Records from a collection
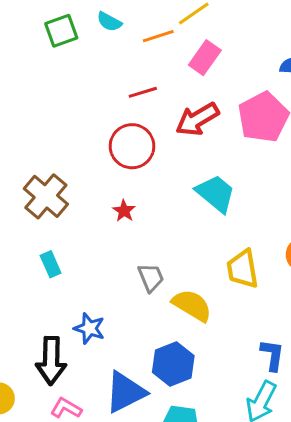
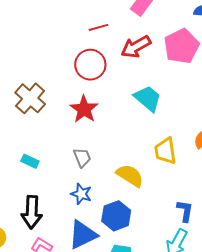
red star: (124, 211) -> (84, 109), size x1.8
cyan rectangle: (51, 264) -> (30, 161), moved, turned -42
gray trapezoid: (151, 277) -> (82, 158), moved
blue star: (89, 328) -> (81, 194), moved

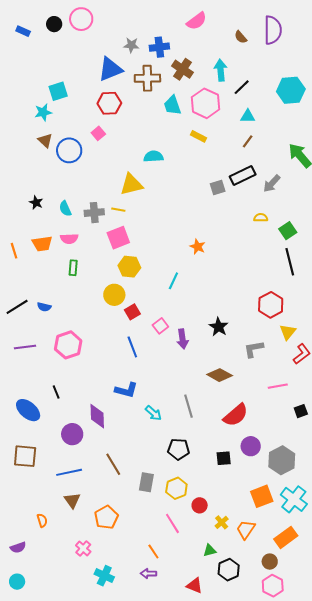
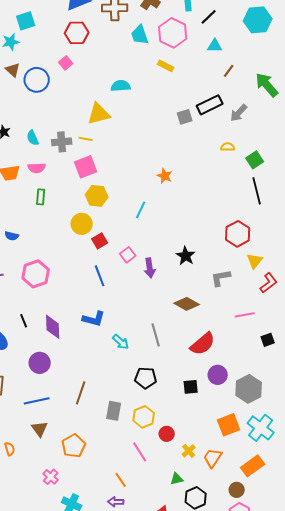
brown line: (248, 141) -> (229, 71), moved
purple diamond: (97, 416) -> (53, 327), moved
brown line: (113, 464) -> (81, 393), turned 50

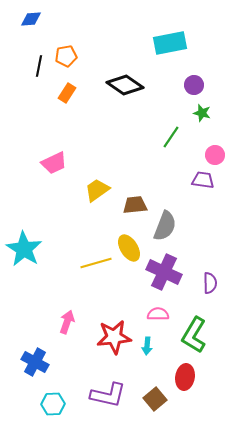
* * *
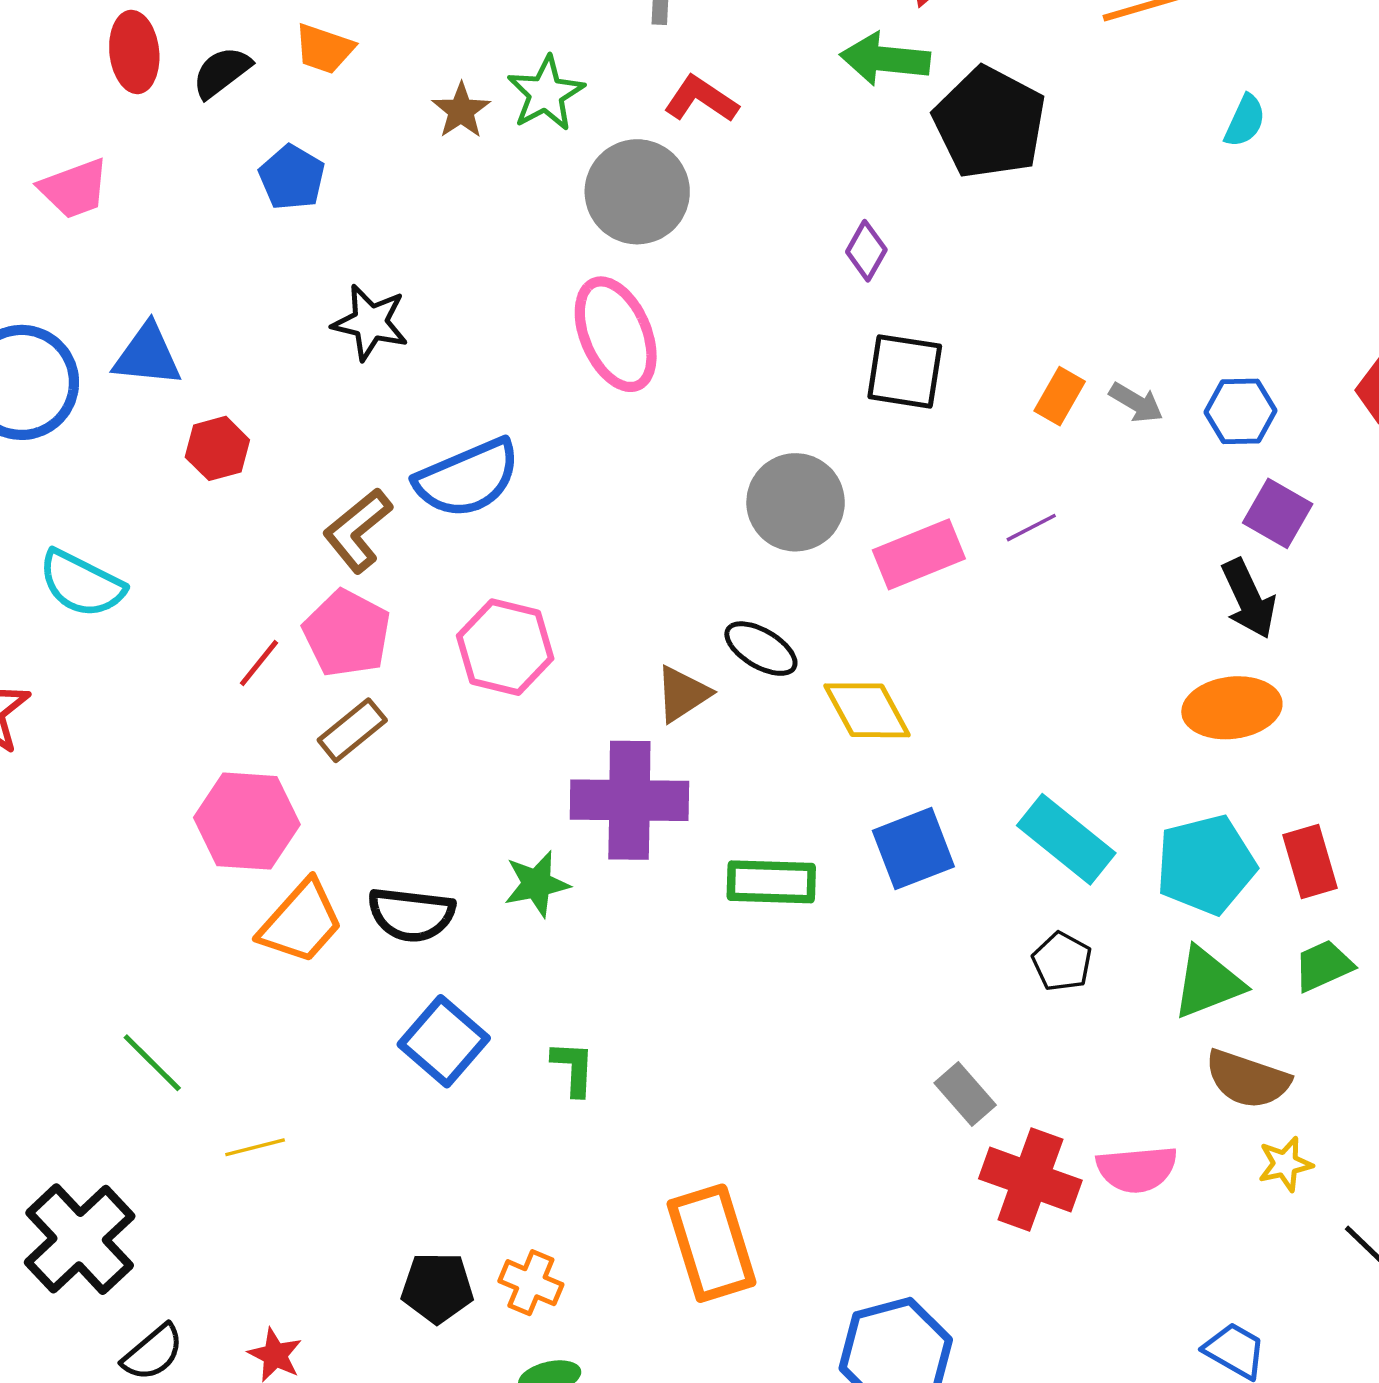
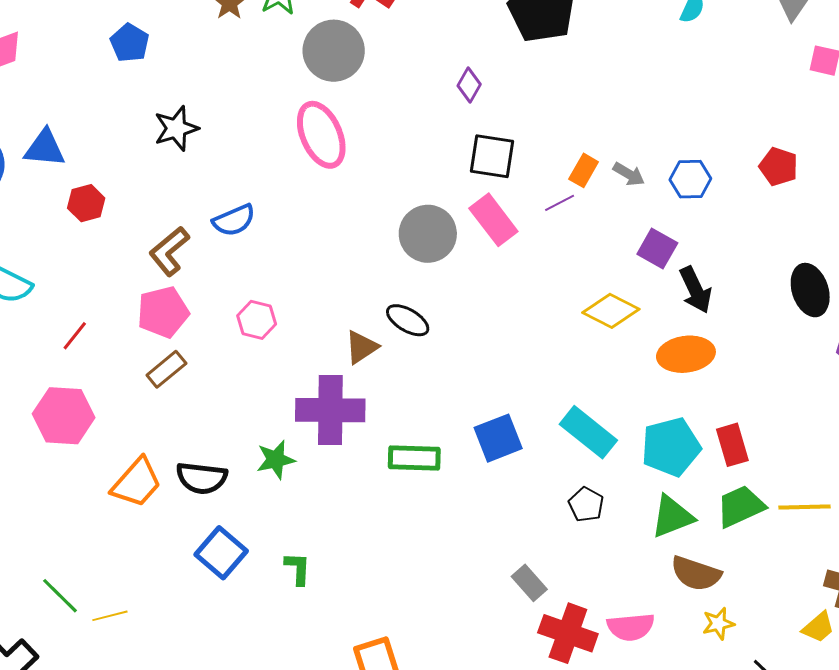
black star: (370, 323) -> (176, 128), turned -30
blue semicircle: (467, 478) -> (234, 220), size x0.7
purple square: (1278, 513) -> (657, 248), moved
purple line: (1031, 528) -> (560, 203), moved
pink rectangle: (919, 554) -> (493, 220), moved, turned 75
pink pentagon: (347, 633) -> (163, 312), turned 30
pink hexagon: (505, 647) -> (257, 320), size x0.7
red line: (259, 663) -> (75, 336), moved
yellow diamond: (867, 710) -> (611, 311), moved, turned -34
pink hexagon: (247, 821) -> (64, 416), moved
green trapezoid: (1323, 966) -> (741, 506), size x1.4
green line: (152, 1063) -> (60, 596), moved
---
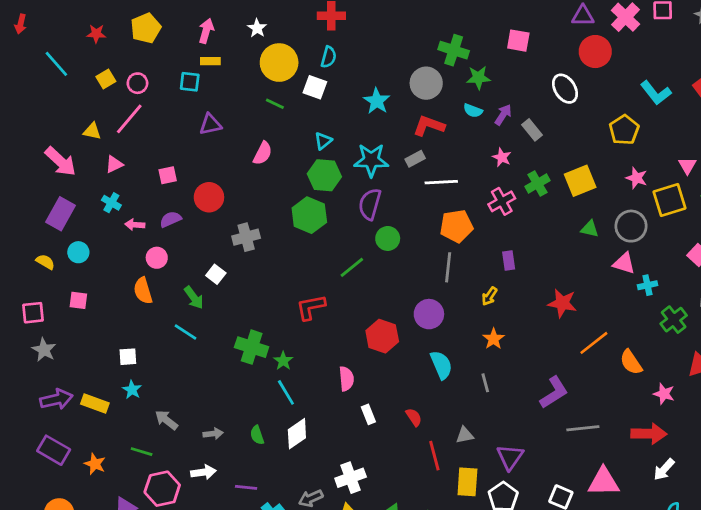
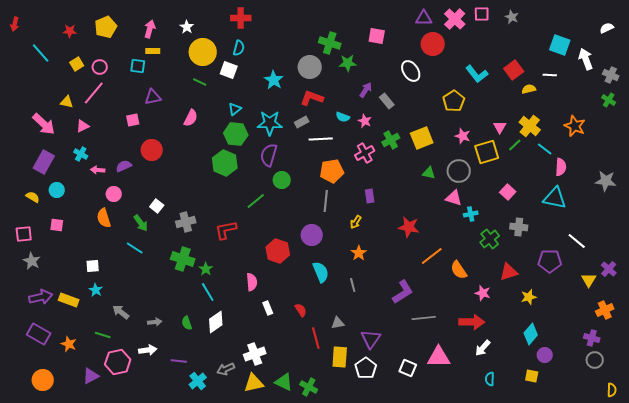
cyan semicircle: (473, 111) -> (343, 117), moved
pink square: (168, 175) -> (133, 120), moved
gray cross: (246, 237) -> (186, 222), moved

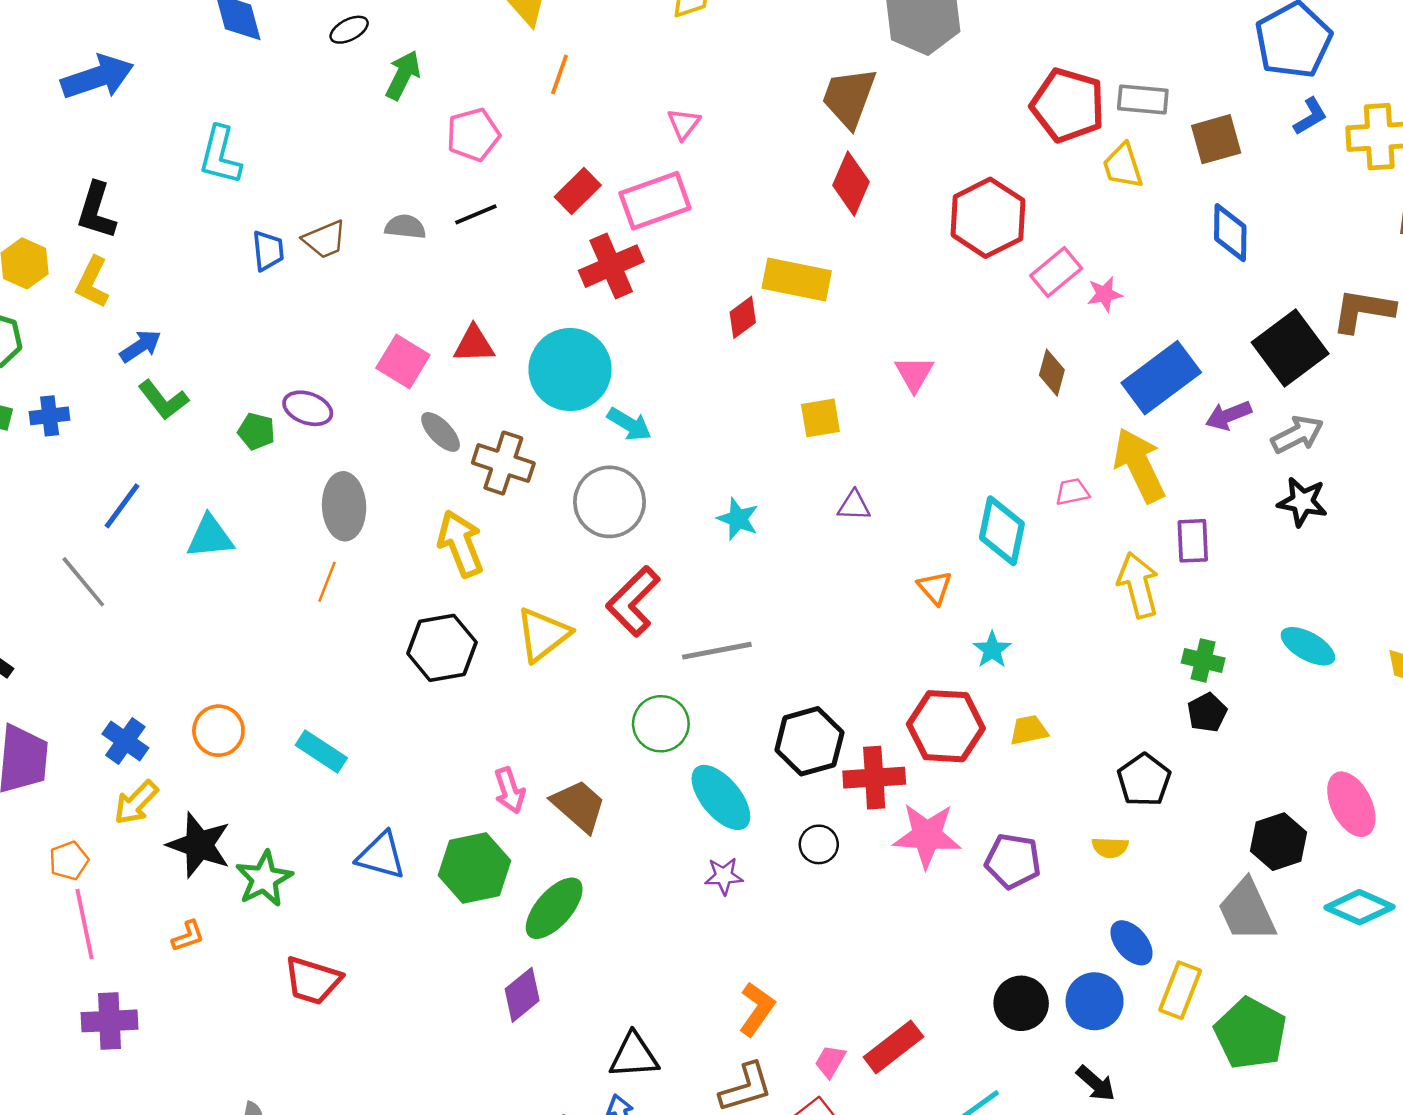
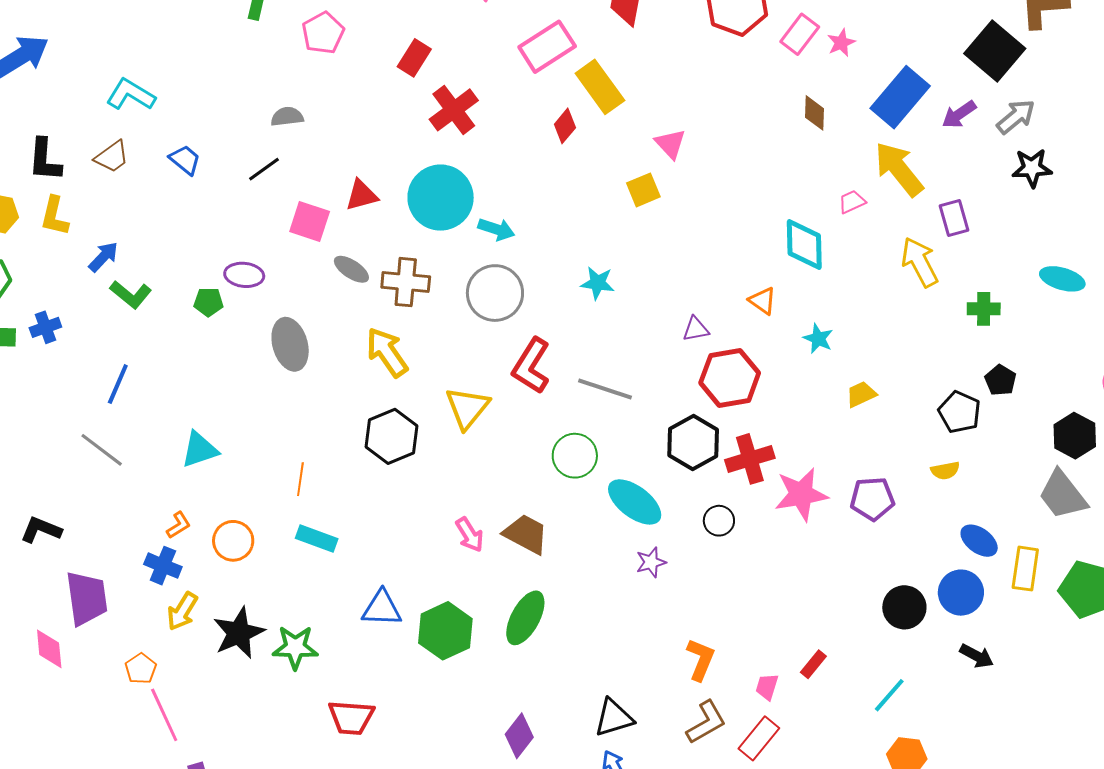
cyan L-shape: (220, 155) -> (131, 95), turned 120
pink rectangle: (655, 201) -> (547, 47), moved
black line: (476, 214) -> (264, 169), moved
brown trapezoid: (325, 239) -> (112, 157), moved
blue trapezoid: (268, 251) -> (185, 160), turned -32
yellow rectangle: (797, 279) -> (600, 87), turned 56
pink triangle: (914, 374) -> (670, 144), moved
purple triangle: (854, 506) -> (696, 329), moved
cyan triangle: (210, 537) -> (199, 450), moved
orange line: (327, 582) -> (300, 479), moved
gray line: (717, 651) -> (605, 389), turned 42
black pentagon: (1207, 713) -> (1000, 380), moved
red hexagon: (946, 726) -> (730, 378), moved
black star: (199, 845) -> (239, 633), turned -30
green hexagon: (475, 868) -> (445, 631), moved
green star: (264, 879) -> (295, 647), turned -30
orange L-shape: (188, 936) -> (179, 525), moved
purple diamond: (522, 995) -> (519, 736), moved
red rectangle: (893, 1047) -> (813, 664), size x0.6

Your objective: In the data above, find the line with "orange L-shape: (188, 936)" and the line with "red rectangle: (893, 1047)". Retype both, plus every line between them, exactly.

Solution for this exercise:
orange L-shape: (188, 936) -> (179, 525), moved
purple diamond: (522, 995) -> (519, 736), moved
red rectangle: (893, 1047) -> (813, 664), size x0.6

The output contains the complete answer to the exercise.